**RECORDS FOR THE EXERCISE:**
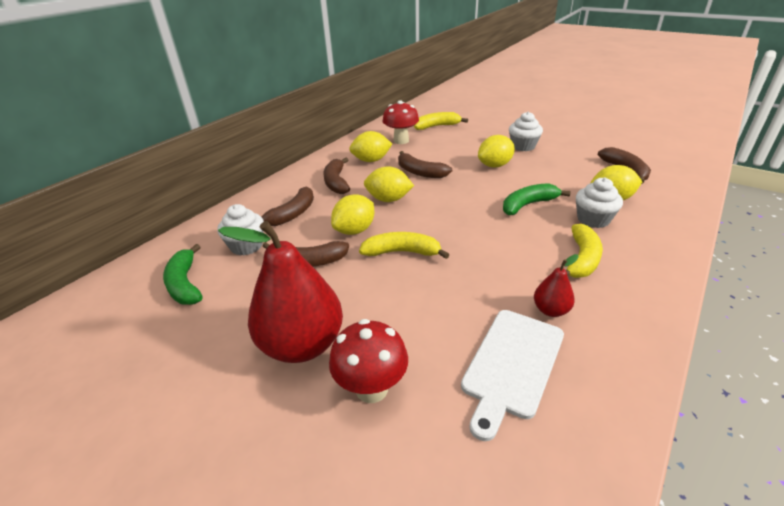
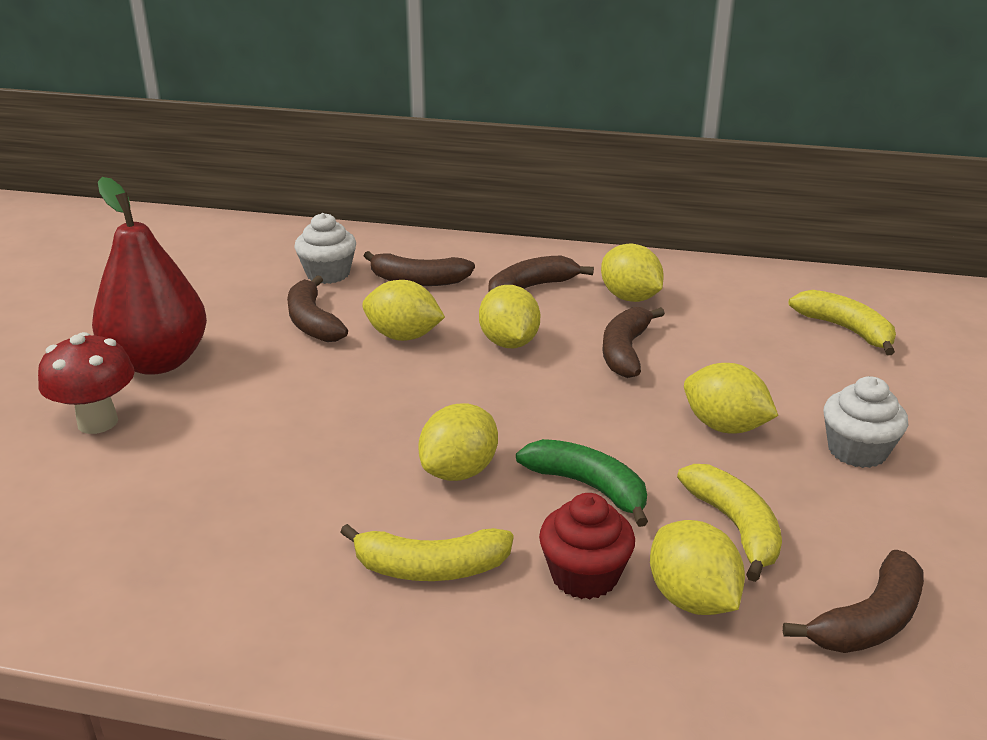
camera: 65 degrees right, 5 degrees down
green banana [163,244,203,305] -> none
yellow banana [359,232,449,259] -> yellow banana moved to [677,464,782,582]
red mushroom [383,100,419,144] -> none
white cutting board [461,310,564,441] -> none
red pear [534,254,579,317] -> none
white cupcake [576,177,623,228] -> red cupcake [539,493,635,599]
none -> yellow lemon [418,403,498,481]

**TASK REQUIREMENTS:**
Your copy of the records must match them exactly, except that no pictures appear in it.

**WRITTEN RESPONSE:**
camera: 65 degrees right, 5 degrees down
green banana [163,244,203,305] -> none
yellow banana [359,232,449,259] -> yellow banana moved to [677,464,782,582]
red mushroom [383,100,419,144] -> none
white cutting board [461,310,564,441] -> none
red pear [534,254,579,317] -> none
white cupcake [576,177,623,228] -> red cupcake [539,493,635,599]
none -> yellow lemon [418,403,498,481]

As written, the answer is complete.